(Detected change data)
☆ ☆ ☆

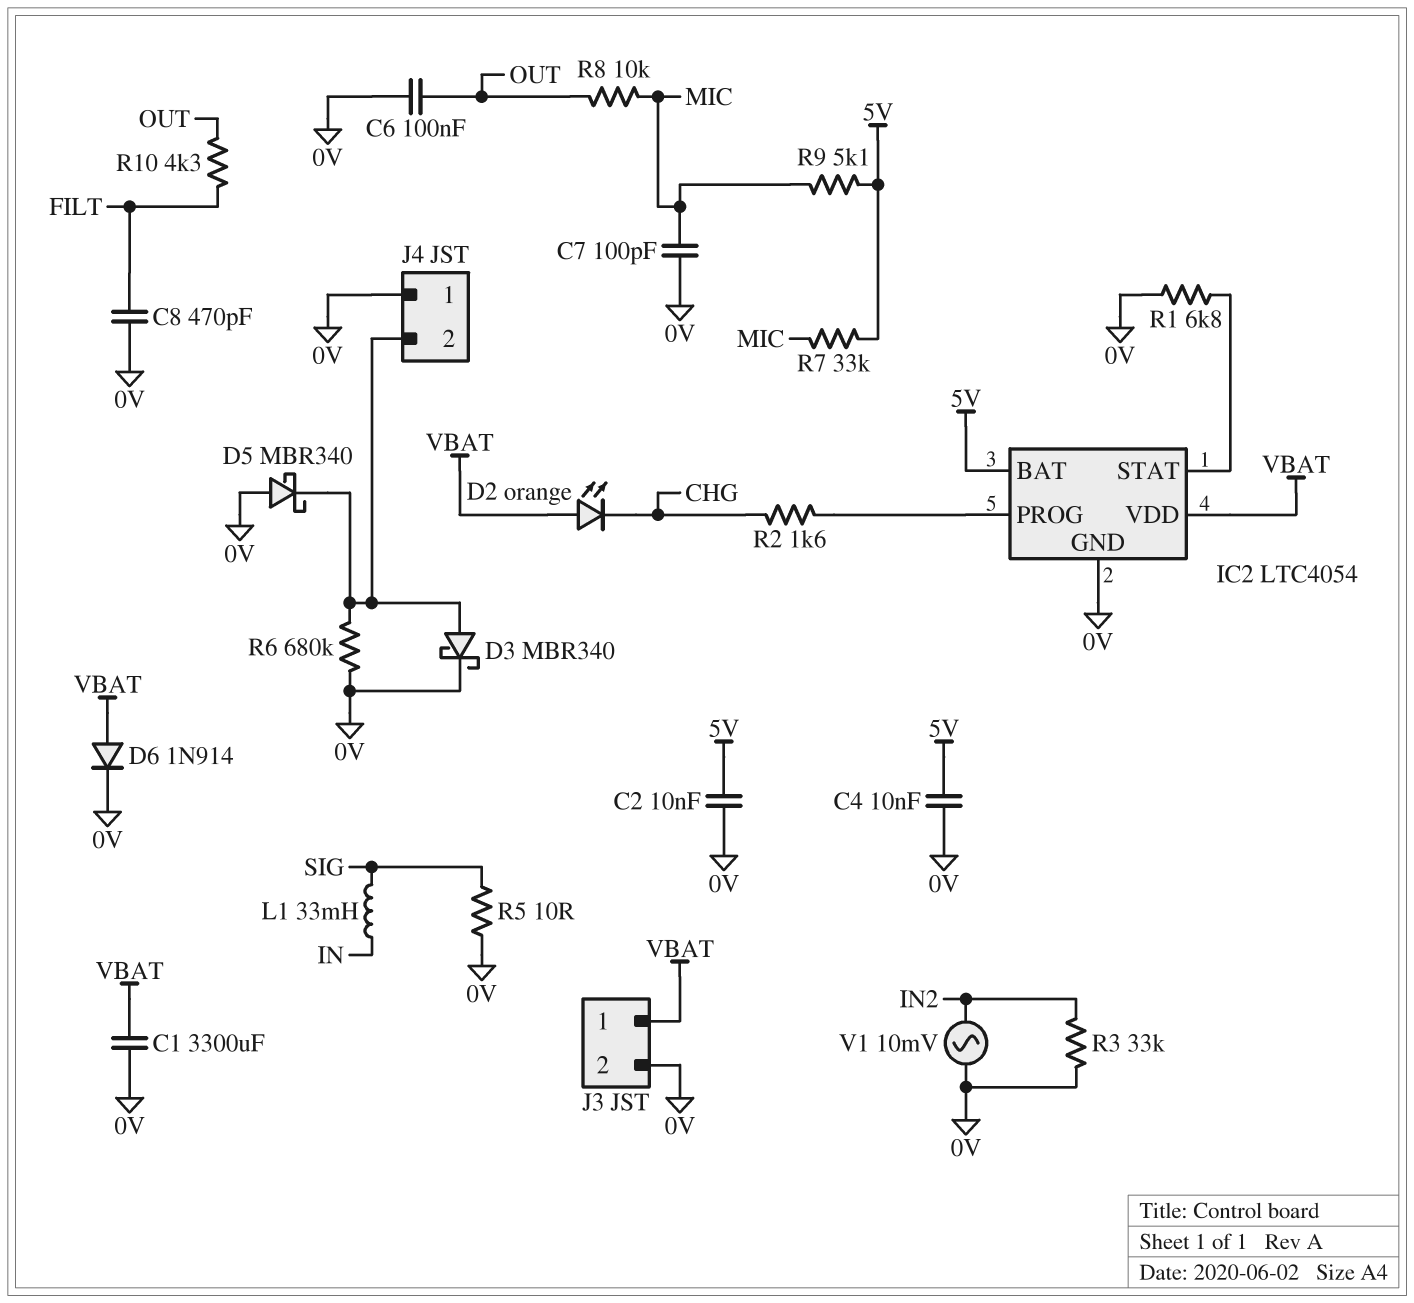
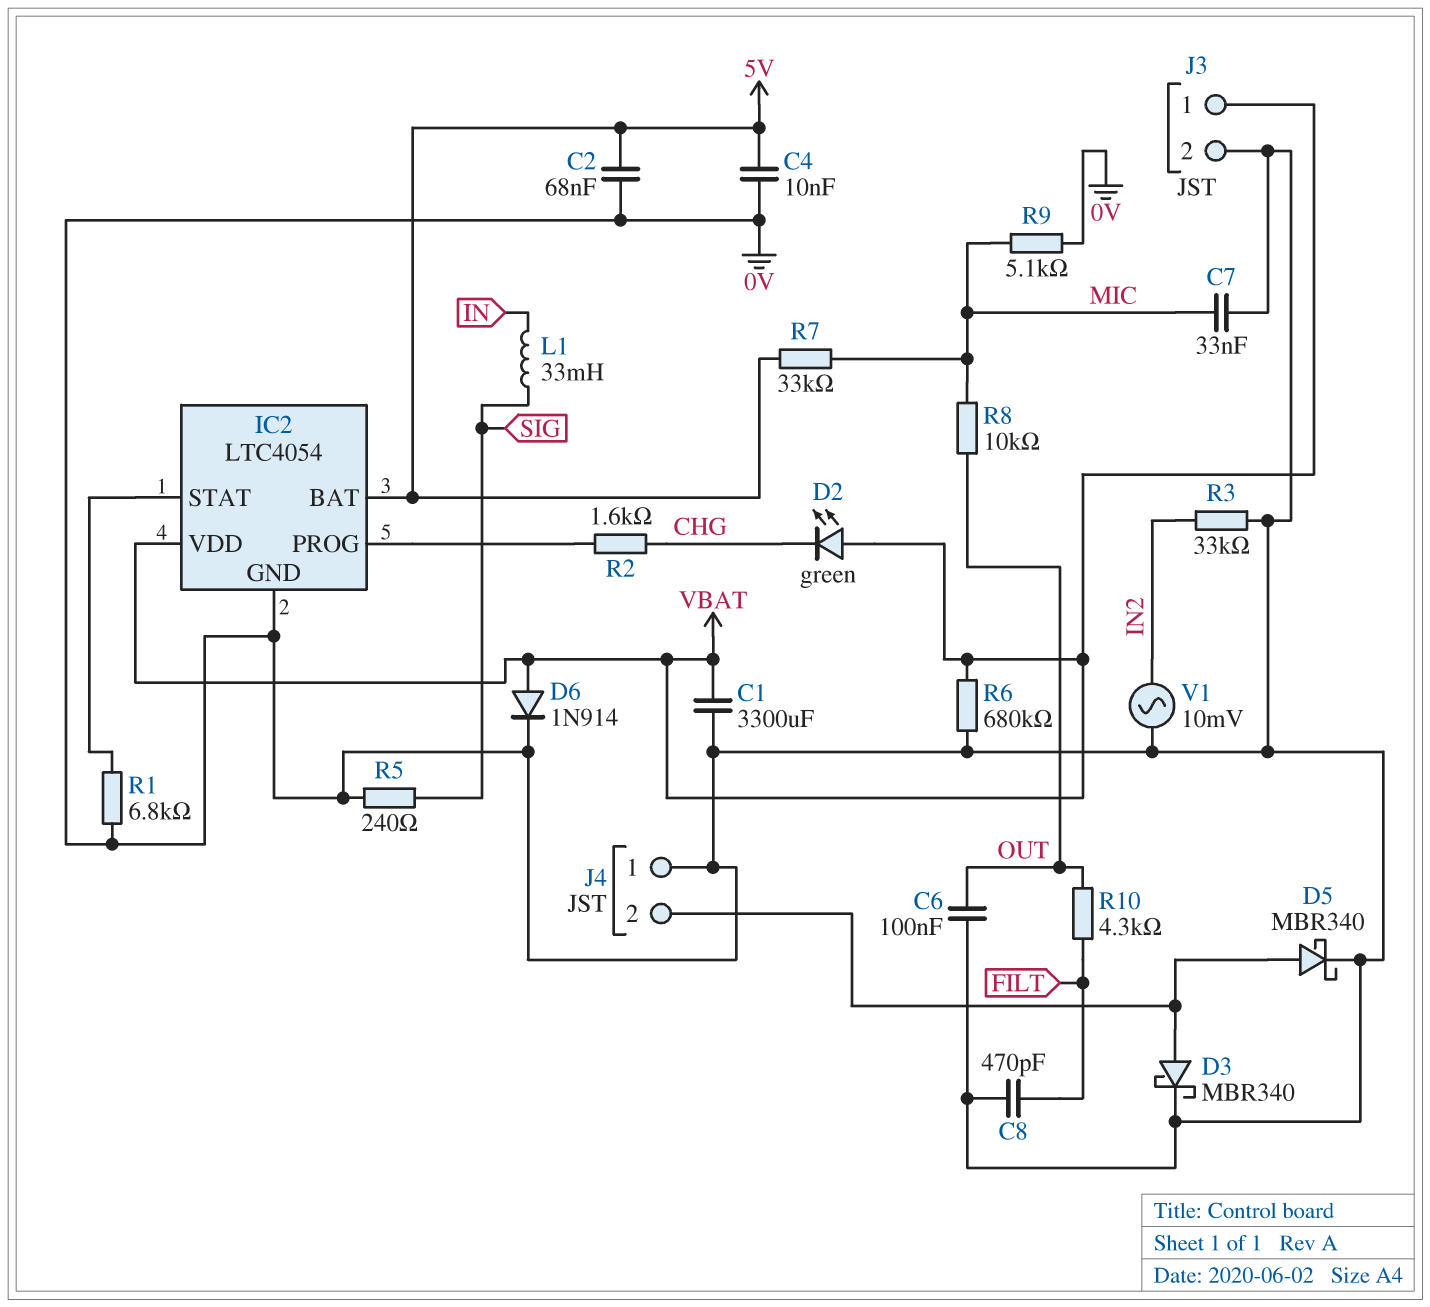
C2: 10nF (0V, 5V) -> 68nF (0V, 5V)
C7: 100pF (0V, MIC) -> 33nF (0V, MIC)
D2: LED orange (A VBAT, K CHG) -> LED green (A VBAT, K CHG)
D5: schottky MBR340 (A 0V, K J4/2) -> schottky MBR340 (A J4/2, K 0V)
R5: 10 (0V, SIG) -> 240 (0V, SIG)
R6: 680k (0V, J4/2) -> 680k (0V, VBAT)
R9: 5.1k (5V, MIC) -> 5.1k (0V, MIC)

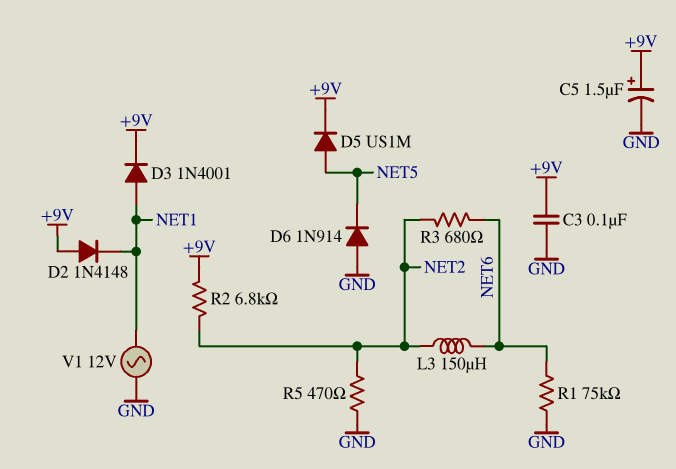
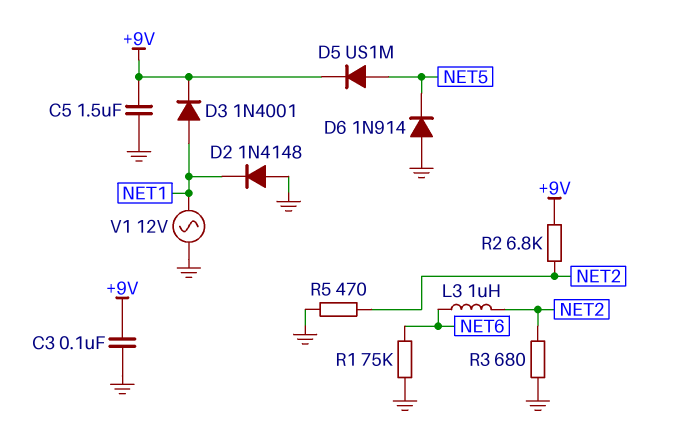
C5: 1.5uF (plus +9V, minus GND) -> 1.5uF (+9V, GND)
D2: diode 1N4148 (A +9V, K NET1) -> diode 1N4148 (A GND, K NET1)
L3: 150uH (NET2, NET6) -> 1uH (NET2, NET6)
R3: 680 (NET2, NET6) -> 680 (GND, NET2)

☆ ☆ ☆

— Assigned task —
Exactly the lines from the one containing "D2: diode 1N4148" through the end of the records above are to be printed, and no others.

— Solution to the exercise —
D2: diode 1N4148 (A +9V, K NET1) -> diode 1N4148 (A GND, K NET1)
L3: 150uH (NET2, NET6) -> 1uH (NET2, NET6)
R3: 680 (NET2, NET6) -> 680 (GND, NET2)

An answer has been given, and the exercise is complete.